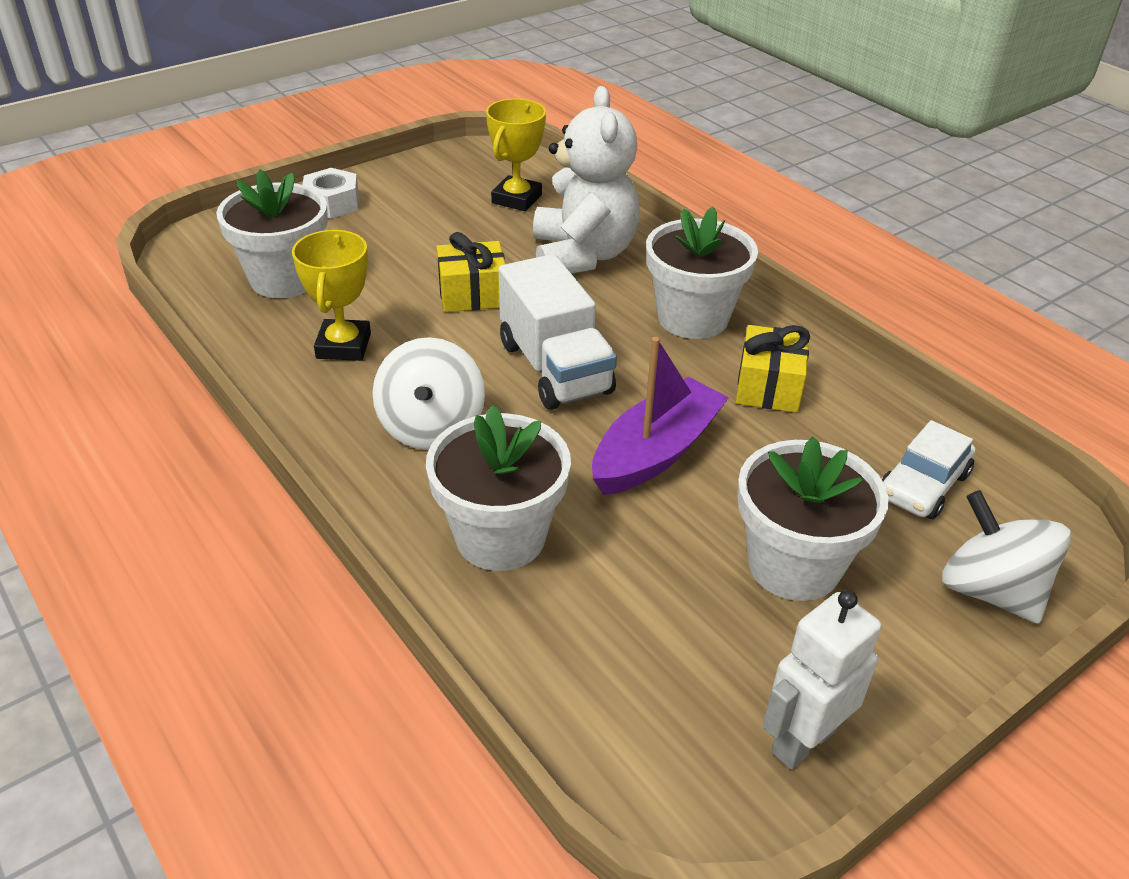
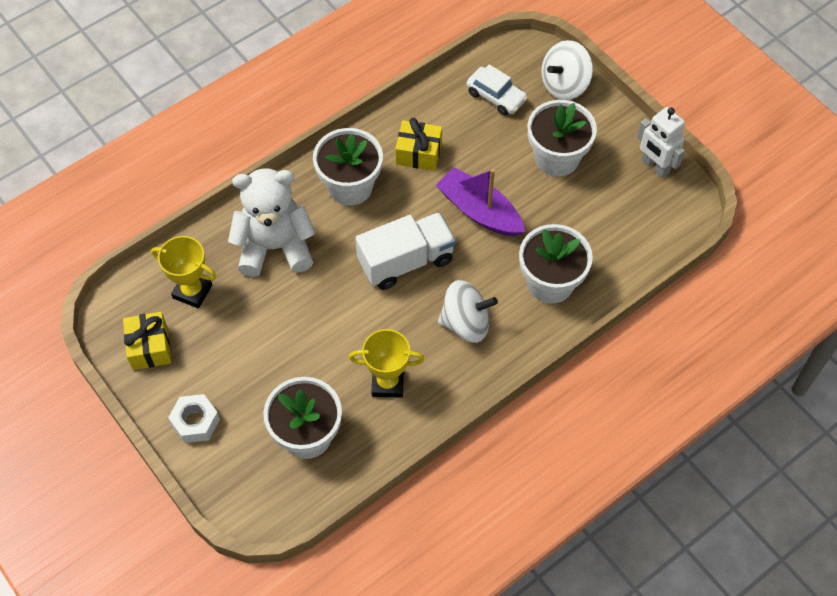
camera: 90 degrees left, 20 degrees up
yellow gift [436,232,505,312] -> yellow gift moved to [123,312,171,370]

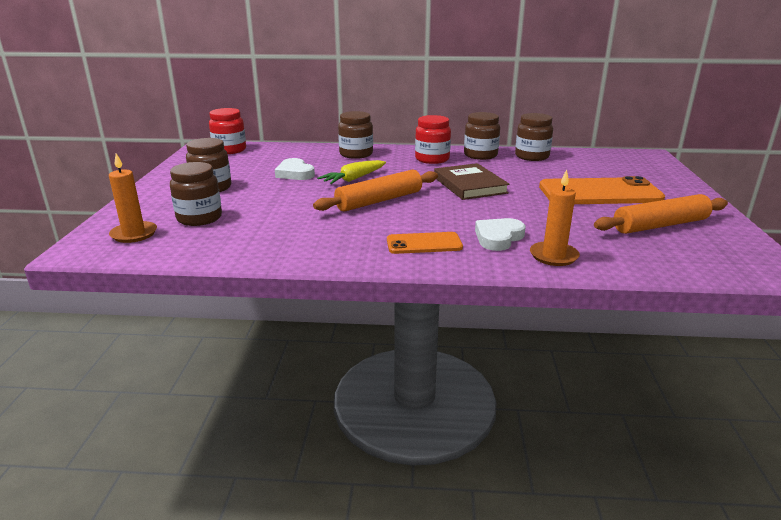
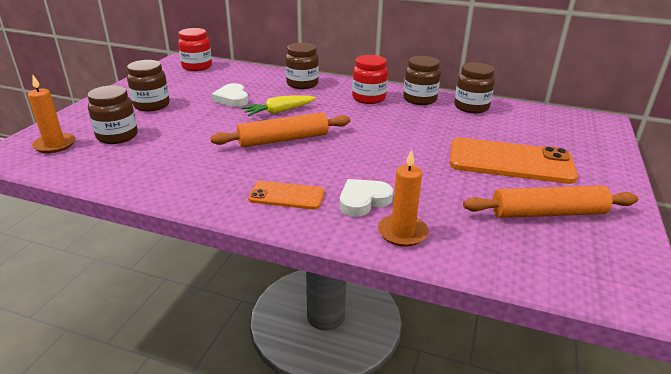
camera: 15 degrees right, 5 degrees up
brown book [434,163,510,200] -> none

---

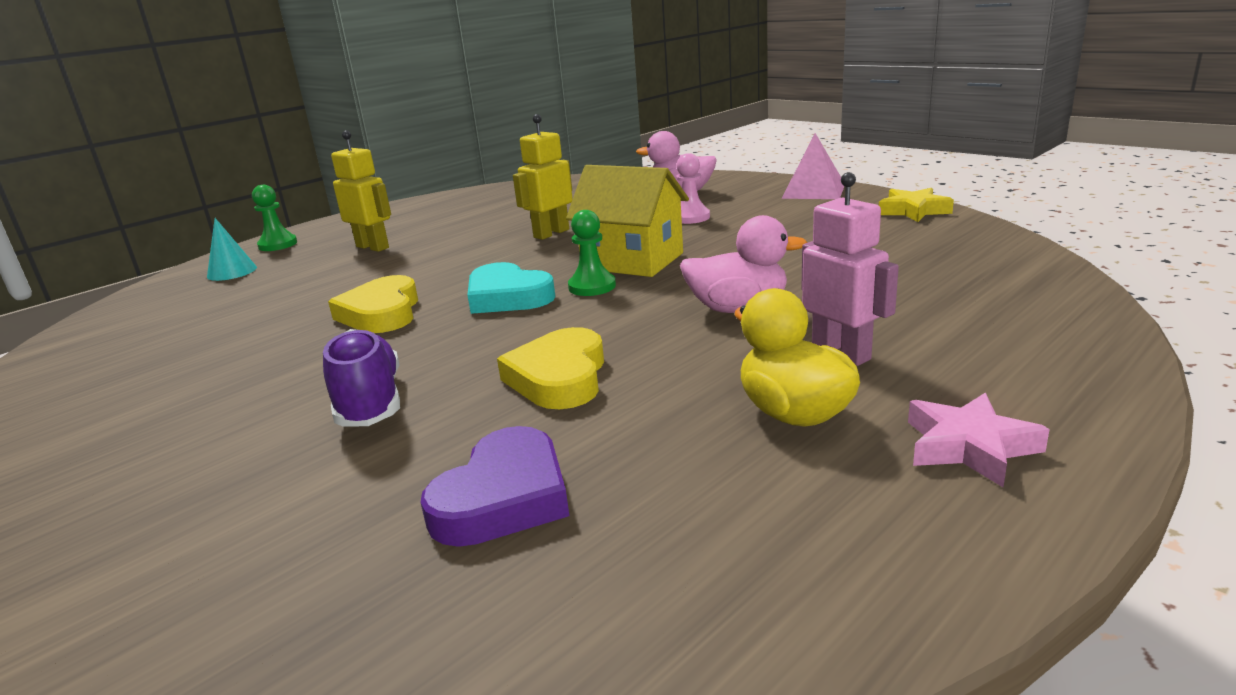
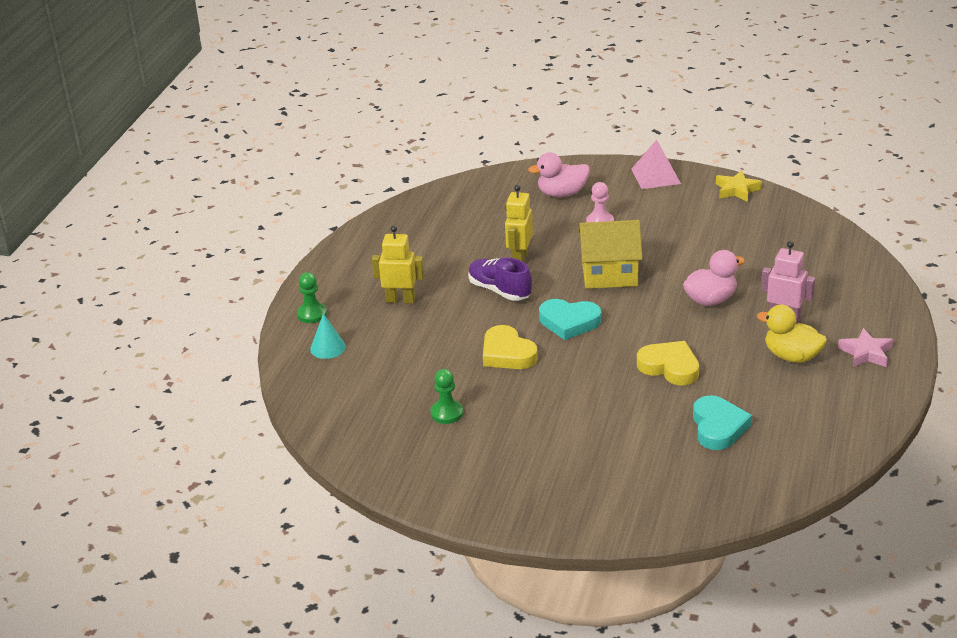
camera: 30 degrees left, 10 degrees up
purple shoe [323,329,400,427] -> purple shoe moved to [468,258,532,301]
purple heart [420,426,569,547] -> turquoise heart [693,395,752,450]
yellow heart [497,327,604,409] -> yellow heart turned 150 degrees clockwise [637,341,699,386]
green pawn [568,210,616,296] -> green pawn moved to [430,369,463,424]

* * *

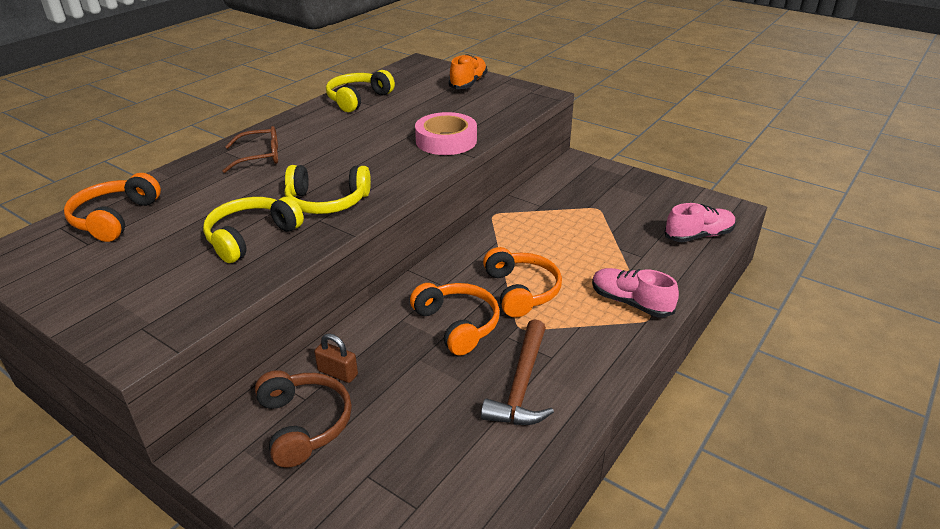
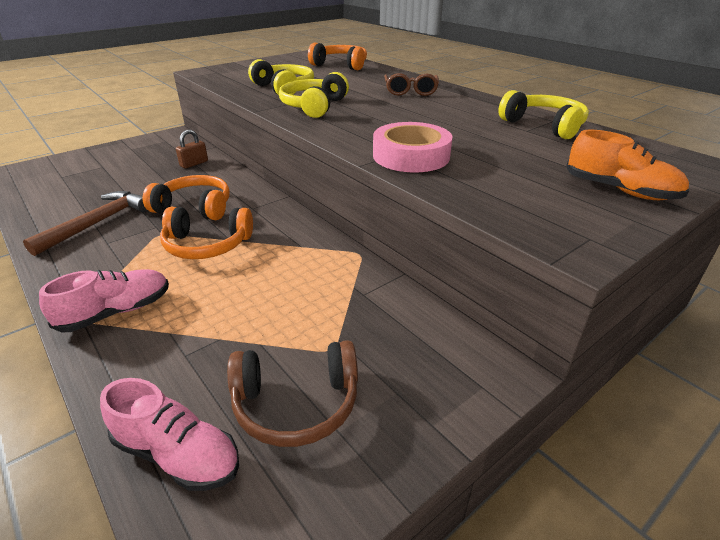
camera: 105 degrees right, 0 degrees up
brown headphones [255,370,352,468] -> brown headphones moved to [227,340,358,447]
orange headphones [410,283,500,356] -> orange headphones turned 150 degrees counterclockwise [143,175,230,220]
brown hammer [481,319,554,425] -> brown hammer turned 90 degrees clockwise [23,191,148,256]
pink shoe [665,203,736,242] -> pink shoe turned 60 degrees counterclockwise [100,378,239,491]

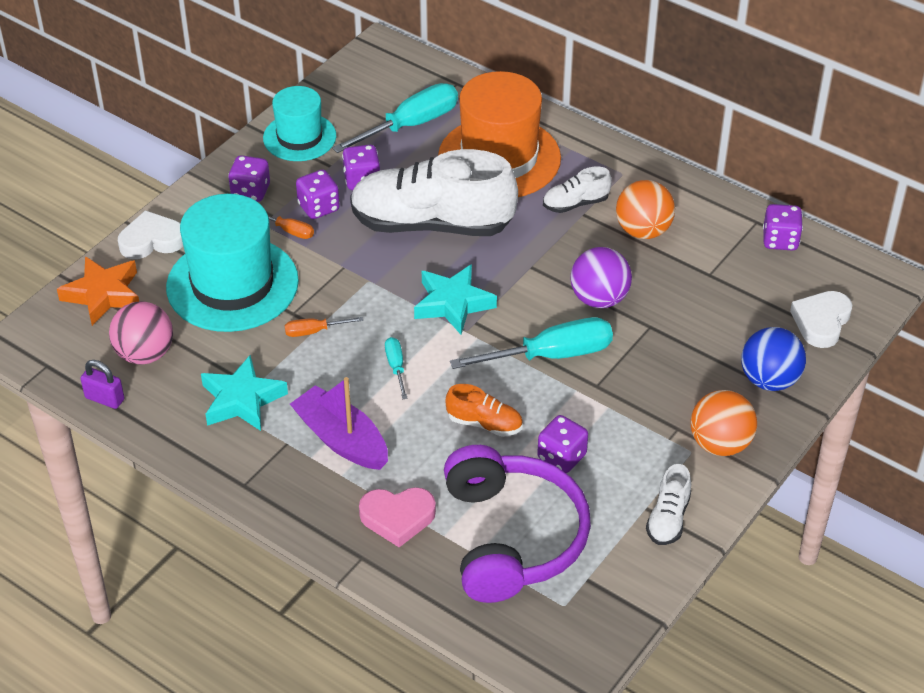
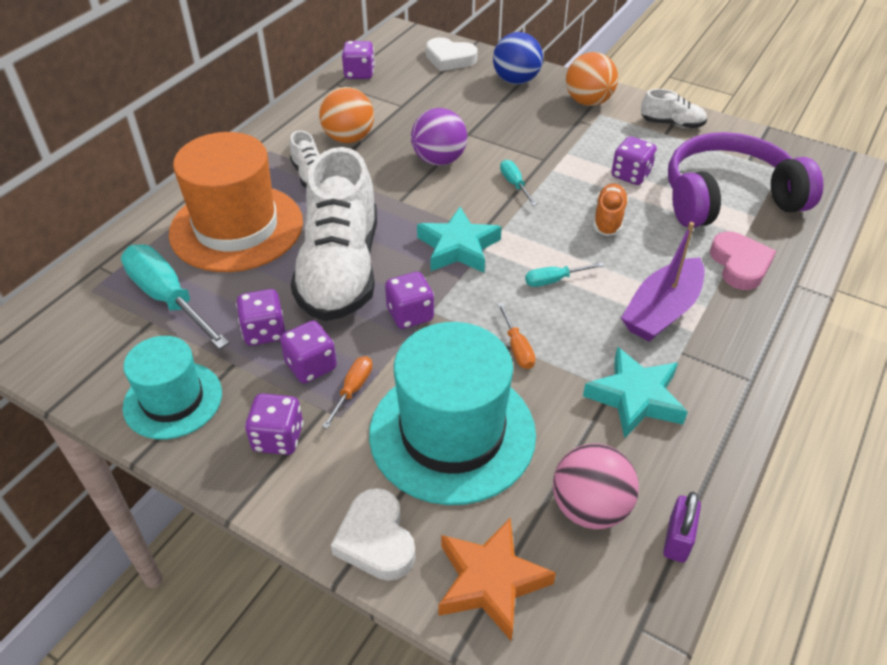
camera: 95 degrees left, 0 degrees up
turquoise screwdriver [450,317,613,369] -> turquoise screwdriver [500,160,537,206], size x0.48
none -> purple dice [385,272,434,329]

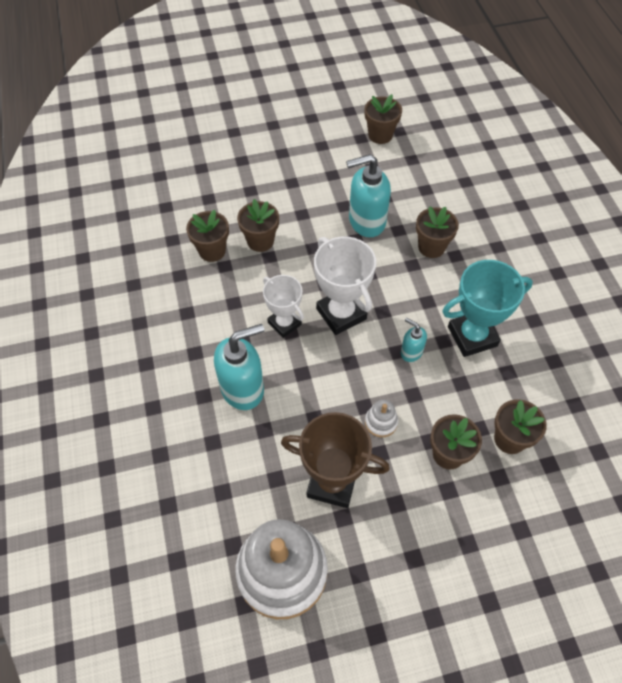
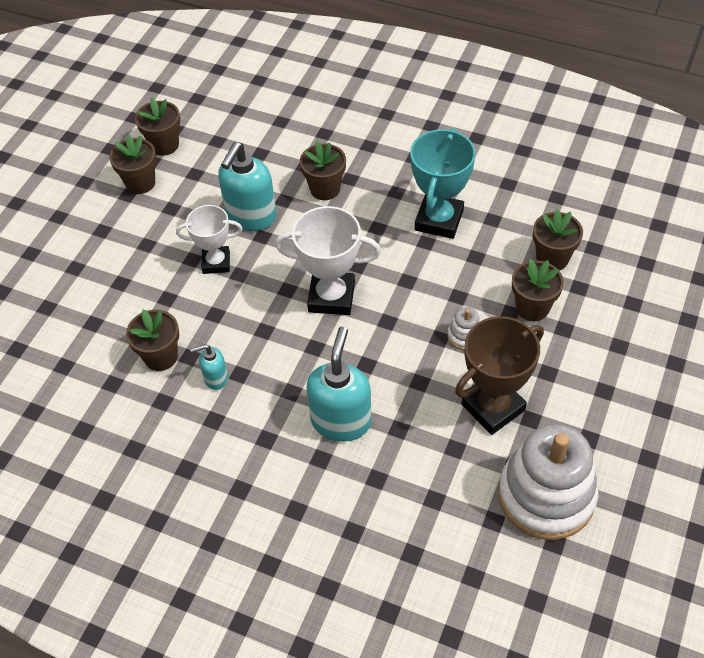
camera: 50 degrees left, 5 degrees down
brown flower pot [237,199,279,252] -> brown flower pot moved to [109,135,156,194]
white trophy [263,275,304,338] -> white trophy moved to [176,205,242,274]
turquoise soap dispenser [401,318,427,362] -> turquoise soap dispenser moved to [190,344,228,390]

WHAT THE TASK REQUIRES: Set the pictures aside and reproduce exactly the lines above, from the line holding "camera: 90 degrees left, 20 degrees up" through the line holding "brown book [434,163,510,200] -> none", both included, with nothing else.

TASK SOLUTION:
camera: 90 degrees left, 20 degrees up
yellow gift [436,232,505,312] -> yellow gift moved to [123,312,171,370]

camera: 15 degrees right, 5 degrees up
brown book [434,163,510,200] -> none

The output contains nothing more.